[Dataset items]
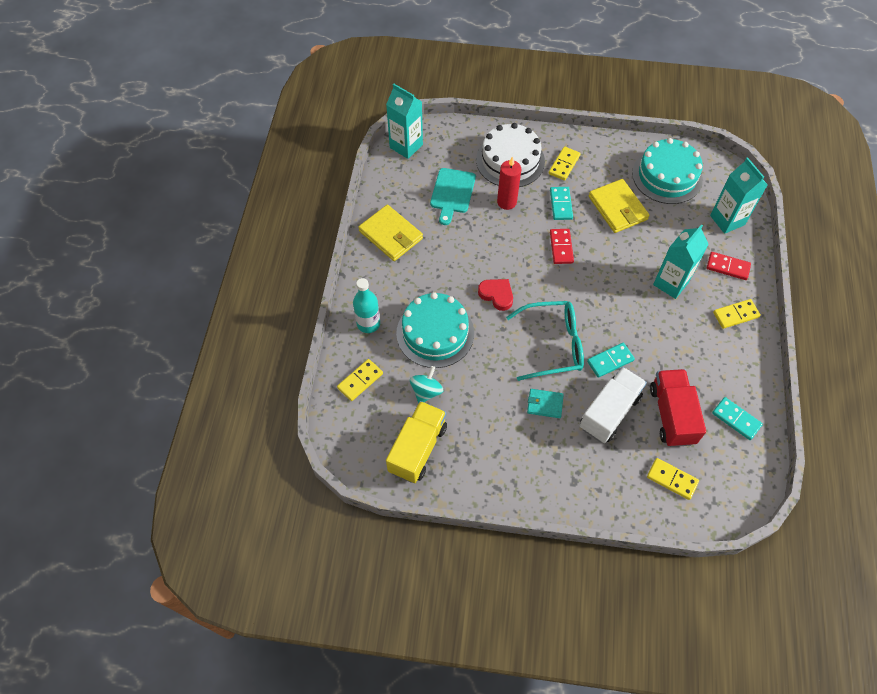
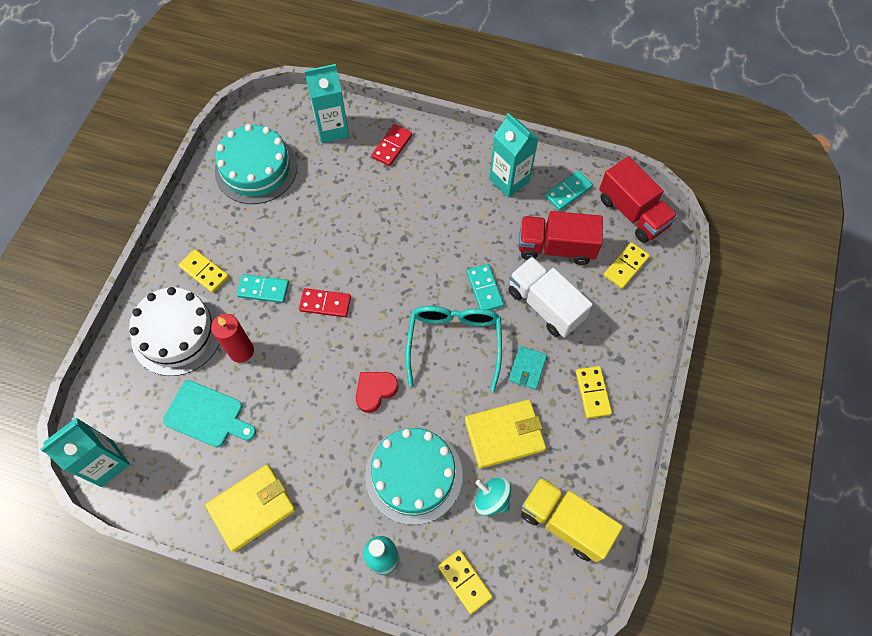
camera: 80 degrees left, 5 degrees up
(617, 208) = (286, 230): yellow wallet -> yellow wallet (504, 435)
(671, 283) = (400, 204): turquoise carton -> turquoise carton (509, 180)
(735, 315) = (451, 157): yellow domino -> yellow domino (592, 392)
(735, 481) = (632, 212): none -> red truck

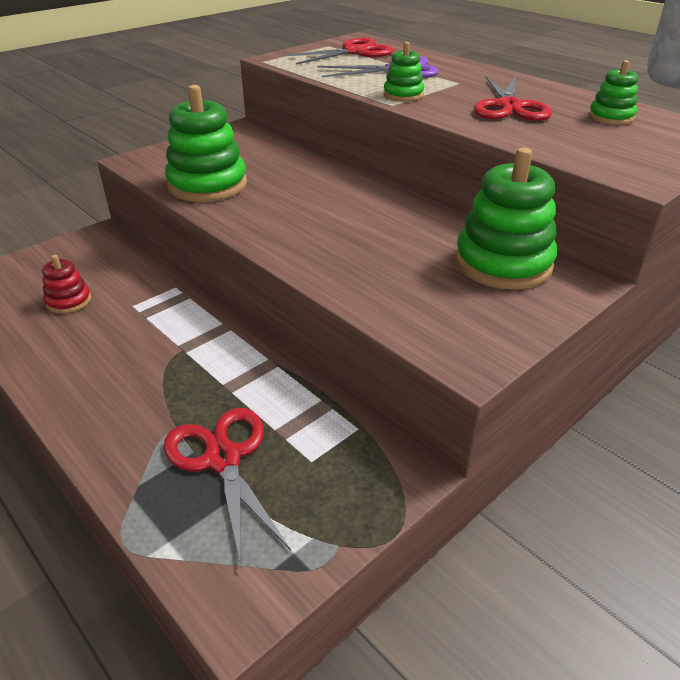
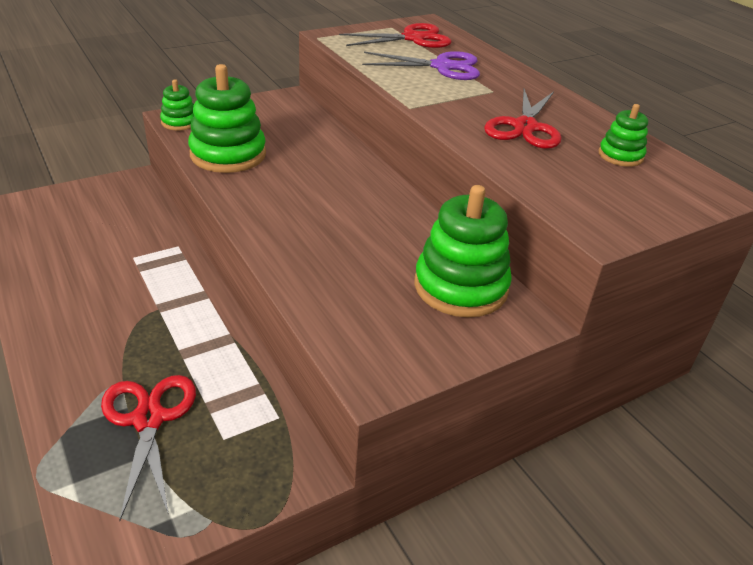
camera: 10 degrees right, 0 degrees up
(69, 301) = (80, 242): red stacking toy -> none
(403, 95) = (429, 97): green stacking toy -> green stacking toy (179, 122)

# Instructions for the task:
I need the lines from the one containing "(671, 283) = (400, 204): turquoise" through the end of the records retyped exactly, with the pictures left out.

# Written answer:
(671, 283) = (400, 204): turquoise carton -> turquoise carton (509, 180)
(735, 315) = (451, 157): yellow domino -> yellow domino (592, 392)
(735, 481) = (632, 212): none -> red truck

camera: 10 degrees right, 0 degrees up
(69, 301) = (80, 242): red stacking toy -> none
(403, 95) = (429, 97): green stacking toy -> green stacking toy (179, 122)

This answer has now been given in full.